= Beginning of Section =

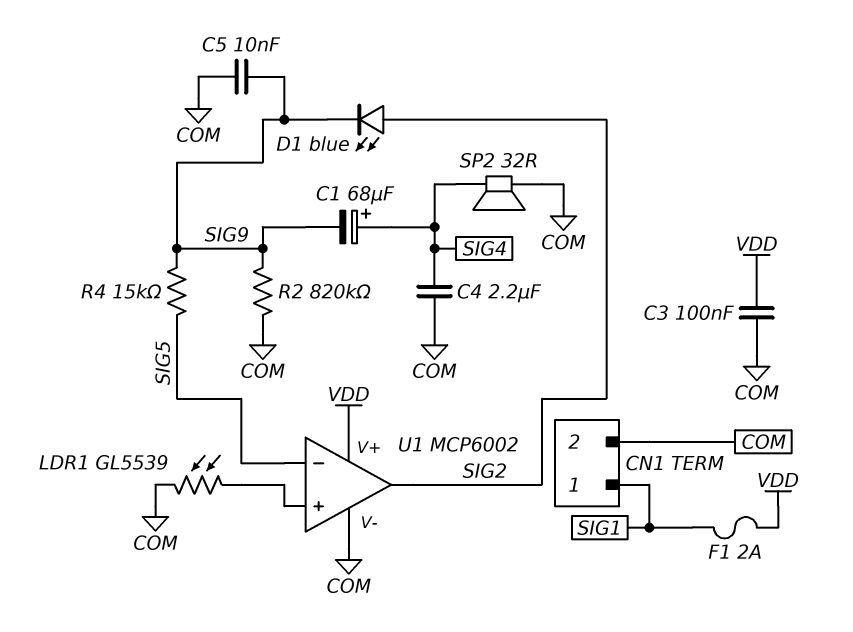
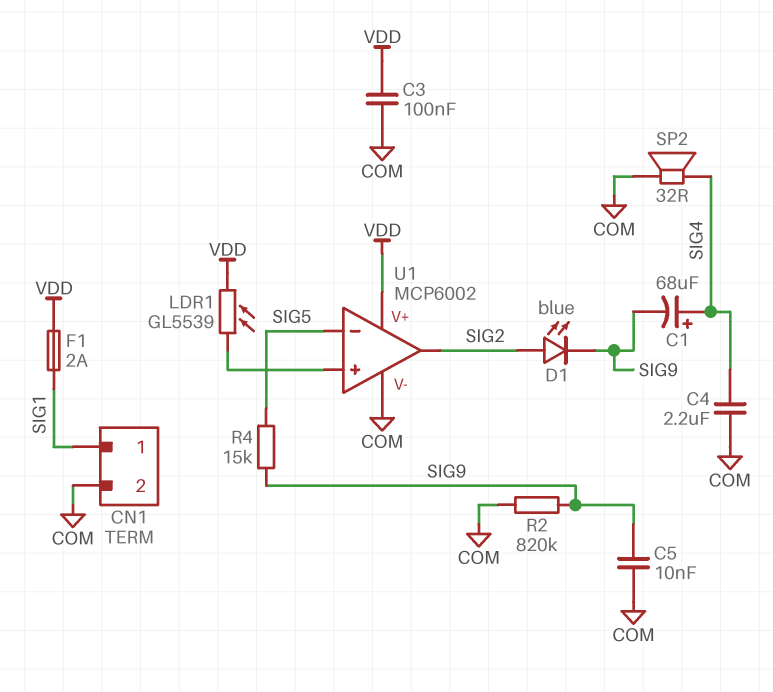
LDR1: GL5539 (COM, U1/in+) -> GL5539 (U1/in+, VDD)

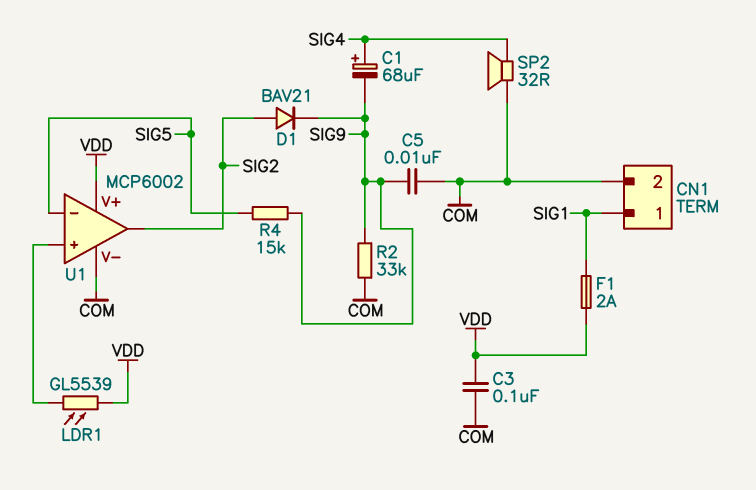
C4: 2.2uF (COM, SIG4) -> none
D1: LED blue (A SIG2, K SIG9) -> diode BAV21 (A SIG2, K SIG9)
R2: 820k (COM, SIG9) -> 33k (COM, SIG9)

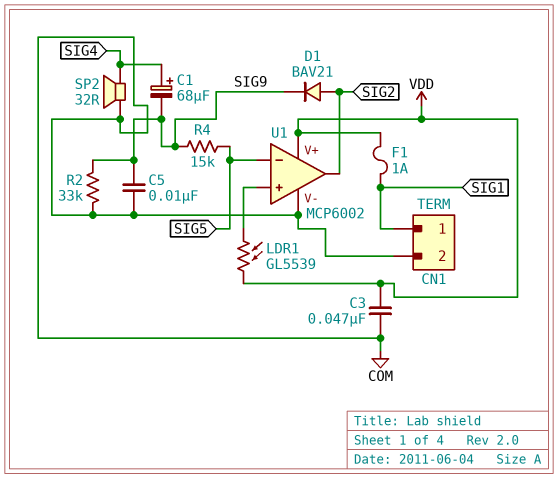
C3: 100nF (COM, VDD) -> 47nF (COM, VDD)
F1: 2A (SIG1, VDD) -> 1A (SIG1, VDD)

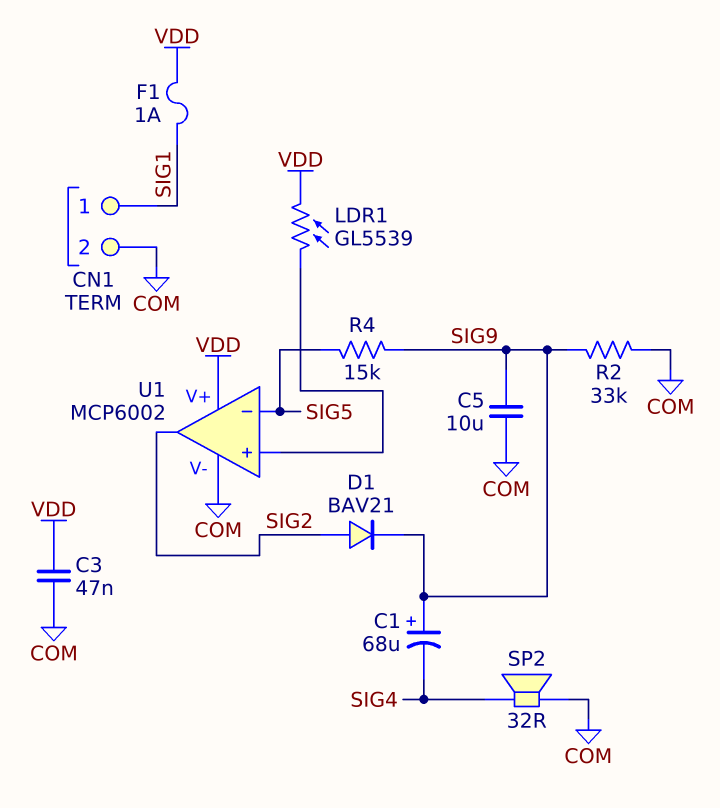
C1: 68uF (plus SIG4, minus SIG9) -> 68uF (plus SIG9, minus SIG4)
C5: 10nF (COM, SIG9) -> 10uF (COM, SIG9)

= End of Section =
= Beginning of Section =

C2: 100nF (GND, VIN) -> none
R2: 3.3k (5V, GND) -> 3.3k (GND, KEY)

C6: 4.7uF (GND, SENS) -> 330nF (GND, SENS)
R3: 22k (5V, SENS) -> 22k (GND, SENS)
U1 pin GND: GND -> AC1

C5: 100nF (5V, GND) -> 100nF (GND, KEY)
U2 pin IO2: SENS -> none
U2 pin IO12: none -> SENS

= End of Section =

In the records above, which lines hold the string "SENS"? Copy each one.

C6: 4.7uF (GND, SENS) -> 330nF (GND, SENS)
R3: 22k (5V, SENS) -> 22k (GND, SENS)
U2 pin IO2: SENS -> none
U2 pin IO12: none -> SENS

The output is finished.